> _WORK REQUEST_
For this exercise, reproduce the entries below exactly, but only from the line containing "camera: 120 degrees right, 5 degrees up" through the line containing "(568, 302) = (465, 332): red", both included.

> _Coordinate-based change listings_
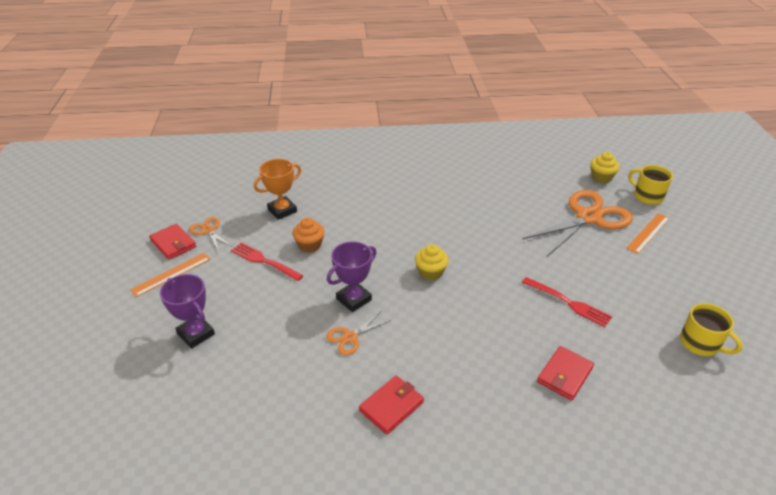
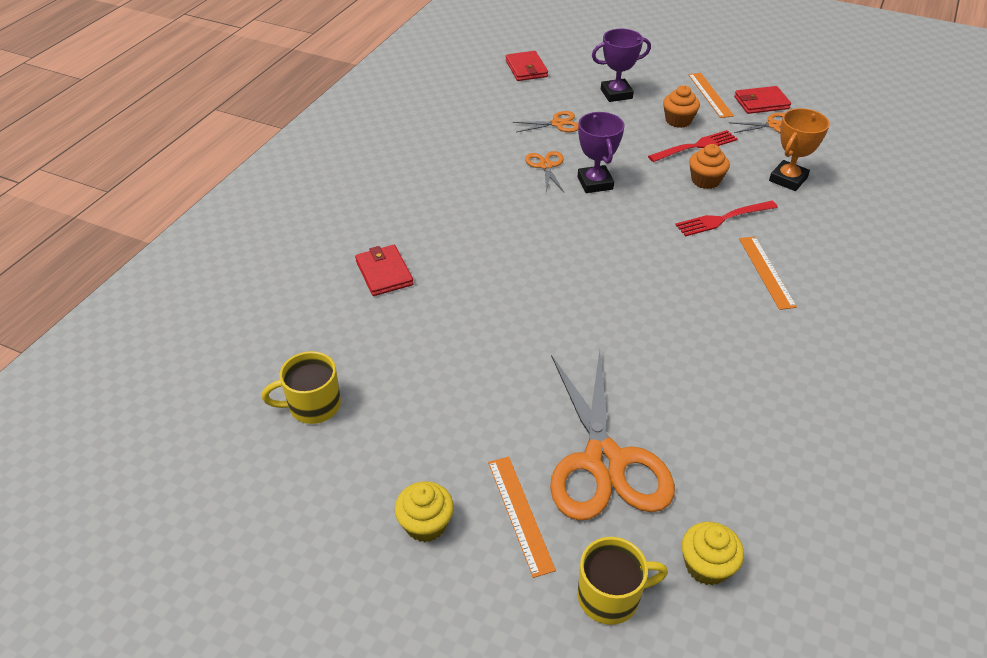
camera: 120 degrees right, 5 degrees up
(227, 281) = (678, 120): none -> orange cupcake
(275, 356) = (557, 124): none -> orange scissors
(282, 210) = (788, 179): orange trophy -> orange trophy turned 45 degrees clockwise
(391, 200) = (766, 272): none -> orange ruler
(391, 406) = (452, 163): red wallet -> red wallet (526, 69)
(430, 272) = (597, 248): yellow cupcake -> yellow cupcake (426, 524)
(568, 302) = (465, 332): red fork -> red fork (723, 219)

...

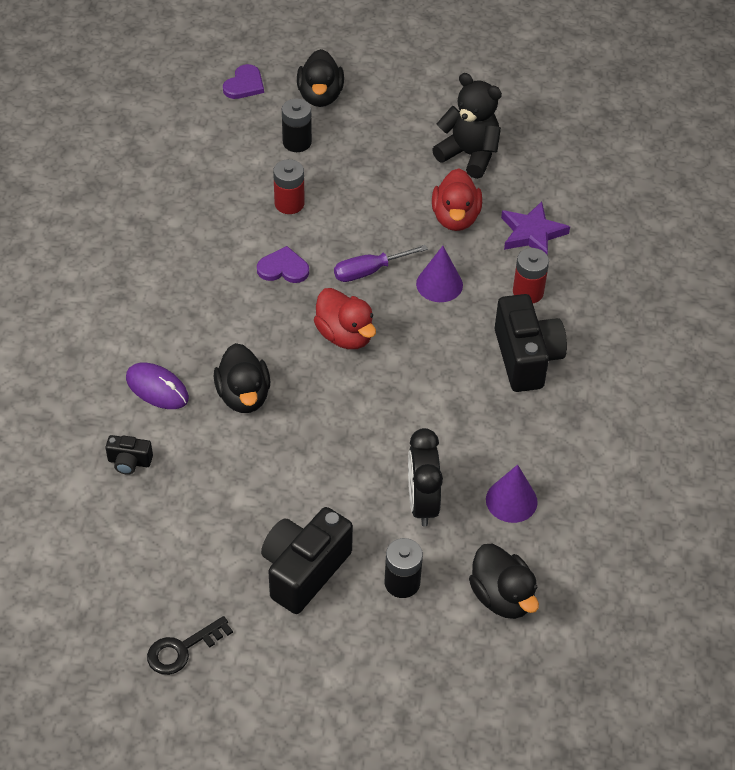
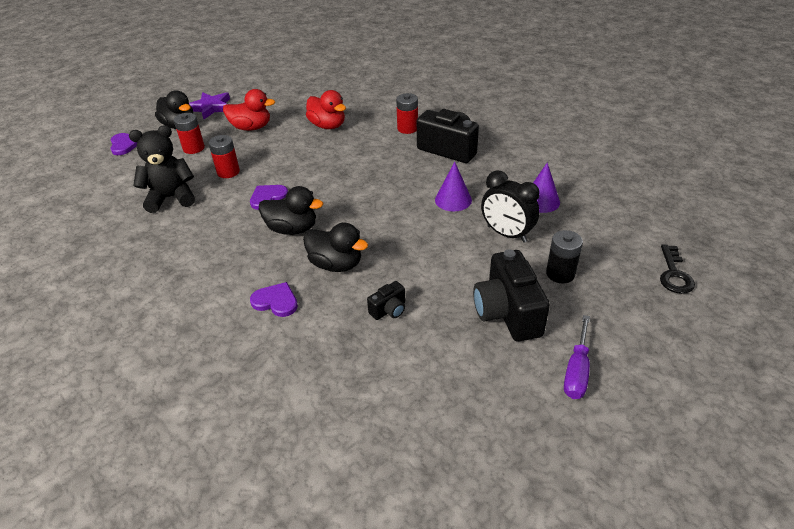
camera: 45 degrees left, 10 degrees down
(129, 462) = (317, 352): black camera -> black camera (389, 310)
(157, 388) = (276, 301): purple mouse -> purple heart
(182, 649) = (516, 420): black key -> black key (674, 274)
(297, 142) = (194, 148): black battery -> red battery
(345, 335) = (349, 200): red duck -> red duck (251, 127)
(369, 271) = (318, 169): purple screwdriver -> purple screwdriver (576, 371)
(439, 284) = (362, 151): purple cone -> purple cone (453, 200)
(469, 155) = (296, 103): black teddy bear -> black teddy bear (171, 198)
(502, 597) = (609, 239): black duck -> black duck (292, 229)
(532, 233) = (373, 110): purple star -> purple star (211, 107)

> _TASK ANSWER_
camera: 120 degrees right, 5 degrees up
(227, 281) = (678, 120): none -> orange cupcake
(275, 356) = (557, 124): none -> orange scissors
(282, 210) = (788, 179): orange trophy -> orange trophy turned 45 degrees clockwise
(391, 200) = (766, 272): none -> orange ruler
(391, 406) = (452, 163): red wallet -> red wallet (526, 69)
(430, 272) = (597, 248): yellow cupcake -> yellow cupcake (426, 524)
(568, 302) = (465, 332): red fork -> red fork (723, 219)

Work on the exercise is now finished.